Task goal ▸
Gather every line in the records below that contains the string "kern", and list each one on its own line.

(Stored data entries)

§ §

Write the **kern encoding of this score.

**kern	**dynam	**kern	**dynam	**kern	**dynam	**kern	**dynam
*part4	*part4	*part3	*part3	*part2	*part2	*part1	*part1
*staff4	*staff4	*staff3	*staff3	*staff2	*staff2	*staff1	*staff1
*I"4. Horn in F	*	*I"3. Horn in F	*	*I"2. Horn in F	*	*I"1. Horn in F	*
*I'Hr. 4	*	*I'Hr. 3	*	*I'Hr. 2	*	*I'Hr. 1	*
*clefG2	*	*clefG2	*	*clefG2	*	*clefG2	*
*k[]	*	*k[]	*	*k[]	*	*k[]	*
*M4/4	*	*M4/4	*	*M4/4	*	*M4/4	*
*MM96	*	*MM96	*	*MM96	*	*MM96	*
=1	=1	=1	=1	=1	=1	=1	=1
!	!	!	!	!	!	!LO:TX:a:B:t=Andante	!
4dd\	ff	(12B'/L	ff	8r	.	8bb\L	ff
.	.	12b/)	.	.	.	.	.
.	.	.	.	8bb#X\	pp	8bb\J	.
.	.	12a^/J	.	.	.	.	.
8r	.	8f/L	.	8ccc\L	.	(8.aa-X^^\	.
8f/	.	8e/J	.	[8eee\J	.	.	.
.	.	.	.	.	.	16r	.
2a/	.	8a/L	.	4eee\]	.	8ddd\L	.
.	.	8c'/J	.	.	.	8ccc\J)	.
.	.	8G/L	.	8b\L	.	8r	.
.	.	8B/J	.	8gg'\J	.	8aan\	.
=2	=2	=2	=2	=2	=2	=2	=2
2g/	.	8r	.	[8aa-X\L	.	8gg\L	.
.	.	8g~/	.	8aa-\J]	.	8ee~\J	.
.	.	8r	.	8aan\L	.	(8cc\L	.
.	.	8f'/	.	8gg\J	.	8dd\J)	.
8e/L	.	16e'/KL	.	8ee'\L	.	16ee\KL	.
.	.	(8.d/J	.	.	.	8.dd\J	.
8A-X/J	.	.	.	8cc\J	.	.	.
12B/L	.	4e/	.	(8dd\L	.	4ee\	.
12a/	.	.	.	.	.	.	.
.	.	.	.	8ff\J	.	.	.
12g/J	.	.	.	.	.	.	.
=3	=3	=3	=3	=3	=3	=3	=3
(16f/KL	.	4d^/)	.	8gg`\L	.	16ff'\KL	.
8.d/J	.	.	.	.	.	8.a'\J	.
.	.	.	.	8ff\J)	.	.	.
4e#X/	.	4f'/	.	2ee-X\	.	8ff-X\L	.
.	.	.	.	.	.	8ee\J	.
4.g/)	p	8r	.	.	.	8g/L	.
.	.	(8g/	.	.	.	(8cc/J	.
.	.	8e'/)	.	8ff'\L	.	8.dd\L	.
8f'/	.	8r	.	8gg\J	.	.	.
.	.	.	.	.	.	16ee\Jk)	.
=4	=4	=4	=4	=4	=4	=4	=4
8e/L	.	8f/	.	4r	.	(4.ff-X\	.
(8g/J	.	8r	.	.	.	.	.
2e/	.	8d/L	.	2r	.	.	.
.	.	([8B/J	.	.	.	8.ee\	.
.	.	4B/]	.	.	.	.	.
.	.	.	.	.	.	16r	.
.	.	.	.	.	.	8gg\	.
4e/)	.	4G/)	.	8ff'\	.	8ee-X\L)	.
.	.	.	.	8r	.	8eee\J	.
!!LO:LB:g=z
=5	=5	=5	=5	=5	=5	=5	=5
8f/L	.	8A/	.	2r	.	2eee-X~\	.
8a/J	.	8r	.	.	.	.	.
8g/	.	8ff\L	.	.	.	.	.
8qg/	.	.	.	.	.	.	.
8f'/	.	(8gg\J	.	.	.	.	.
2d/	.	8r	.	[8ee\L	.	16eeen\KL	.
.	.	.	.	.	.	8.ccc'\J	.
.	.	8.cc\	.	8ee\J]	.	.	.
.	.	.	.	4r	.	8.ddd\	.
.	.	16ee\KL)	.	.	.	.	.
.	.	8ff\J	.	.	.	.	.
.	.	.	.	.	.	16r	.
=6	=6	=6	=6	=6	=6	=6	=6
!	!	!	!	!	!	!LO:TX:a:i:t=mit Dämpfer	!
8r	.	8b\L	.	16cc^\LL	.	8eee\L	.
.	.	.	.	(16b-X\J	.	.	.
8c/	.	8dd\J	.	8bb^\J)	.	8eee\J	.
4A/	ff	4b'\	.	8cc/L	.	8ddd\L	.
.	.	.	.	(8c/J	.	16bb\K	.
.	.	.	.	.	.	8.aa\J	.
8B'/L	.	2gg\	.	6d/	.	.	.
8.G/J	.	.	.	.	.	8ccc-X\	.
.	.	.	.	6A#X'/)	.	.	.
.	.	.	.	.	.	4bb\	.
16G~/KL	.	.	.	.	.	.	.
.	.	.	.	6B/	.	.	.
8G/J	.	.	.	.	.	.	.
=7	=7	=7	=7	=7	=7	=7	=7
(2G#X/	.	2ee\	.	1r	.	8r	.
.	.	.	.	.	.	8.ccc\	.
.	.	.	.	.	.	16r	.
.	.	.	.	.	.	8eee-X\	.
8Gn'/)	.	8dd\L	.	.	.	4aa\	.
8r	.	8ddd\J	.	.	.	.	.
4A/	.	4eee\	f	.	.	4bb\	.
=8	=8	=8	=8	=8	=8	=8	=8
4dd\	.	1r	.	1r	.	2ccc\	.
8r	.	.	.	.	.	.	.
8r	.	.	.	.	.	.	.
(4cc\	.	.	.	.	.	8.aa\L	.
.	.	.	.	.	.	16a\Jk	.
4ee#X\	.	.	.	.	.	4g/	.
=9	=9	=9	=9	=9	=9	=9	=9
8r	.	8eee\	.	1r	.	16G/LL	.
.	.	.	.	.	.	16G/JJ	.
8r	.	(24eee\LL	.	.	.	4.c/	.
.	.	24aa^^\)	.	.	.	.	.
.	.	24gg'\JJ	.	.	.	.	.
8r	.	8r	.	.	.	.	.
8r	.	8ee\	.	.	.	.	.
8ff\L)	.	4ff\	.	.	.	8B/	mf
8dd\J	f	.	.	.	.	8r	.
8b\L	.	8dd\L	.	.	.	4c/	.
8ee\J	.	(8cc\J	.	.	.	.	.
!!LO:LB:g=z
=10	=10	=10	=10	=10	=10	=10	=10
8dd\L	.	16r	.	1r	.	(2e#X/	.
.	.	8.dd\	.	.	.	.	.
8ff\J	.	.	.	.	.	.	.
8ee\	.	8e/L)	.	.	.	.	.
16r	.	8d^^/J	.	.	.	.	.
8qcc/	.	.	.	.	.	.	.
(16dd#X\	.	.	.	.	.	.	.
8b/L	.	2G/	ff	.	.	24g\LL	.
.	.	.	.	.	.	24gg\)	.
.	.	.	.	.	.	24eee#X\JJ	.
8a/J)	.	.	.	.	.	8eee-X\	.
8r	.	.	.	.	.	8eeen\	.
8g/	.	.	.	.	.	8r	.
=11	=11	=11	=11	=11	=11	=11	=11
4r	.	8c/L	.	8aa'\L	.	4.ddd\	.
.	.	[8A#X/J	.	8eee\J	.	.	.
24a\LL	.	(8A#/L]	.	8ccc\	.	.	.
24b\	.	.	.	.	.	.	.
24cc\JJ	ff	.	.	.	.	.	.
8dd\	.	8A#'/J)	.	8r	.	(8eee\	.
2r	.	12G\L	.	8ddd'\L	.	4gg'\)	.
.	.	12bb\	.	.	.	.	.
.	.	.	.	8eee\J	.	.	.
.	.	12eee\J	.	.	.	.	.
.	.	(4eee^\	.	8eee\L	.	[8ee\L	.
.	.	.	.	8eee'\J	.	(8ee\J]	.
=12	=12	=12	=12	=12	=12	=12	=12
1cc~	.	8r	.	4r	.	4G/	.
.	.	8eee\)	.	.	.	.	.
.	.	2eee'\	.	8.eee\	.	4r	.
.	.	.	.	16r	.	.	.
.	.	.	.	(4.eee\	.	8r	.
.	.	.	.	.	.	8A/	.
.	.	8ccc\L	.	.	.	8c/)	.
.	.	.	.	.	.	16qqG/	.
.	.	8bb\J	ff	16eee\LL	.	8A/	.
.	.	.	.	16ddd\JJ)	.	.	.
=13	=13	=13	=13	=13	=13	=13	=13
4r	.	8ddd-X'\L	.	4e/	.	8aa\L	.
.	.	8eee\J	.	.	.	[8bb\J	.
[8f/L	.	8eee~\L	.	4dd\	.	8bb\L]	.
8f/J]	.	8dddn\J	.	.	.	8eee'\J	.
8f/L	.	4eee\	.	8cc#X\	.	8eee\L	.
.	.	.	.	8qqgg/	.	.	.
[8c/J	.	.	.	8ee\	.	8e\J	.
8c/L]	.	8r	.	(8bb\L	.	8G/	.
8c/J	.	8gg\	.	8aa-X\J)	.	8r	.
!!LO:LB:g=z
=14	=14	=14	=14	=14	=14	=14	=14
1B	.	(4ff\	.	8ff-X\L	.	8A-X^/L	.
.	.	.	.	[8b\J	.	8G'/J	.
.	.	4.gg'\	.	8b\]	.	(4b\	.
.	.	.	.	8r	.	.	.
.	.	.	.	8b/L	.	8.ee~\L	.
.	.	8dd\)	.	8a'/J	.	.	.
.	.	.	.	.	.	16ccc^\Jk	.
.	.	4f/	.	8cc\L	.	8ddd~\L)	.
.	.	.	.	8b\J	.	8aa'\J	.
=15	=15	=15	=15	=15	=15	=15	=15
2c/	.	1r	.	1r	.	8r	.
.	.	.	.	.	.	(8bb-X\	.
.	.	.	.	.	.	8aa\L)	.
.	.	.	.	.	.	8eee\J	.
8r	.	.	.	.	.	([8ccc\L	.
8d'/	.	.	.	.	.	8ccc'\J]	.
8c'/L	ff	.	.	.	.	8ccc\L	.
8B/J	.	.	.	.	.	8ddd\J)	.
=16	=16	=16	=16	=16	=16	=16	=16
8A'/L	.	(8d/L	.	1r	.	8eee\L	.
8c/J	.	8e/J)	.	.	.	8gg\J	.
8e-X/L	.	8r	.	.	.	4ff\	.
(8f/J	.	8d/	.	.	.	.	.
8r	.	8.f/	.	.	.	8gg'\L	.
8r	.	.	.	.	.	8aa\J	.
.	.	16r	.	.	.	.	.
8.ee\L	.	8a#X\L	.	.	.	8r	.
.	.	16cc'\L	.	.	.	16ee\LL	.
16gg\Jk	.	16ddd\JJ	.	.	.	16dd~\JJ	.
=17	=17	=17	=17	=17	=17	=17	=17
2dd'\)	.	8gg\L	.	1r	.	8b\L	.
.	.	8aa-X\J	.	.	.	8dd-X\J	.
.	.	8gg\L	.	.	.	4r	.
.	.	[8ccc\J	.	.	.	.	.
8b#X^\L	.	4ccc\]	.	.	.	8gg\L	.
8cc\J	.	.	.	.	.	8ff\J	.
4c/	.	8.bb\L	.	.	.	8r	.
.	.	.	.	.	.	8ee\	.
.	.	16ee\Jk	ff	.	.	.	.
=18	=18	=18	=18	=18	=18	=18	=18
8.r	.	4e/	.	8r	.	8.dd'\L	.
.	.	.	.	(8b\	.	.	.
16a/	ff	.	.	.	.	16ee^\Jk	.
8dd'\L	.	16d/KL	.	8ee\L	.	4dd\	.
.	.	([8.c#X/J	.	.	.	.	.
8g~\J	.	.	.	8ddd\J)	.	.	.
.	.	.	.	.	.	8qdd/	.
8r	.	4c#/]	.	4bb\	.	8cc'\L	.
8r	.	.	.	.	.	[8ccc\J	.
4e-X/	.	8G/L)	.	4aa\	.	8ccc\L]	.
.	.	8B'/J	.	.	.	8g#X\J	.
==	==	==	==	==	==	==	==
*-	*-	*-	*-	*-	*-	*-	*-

§ §

The result ▸
Write the **kern encoding of this score.
**kern	**dynam	**kern	**dynam	**kern	**dynam	**kern	**dynam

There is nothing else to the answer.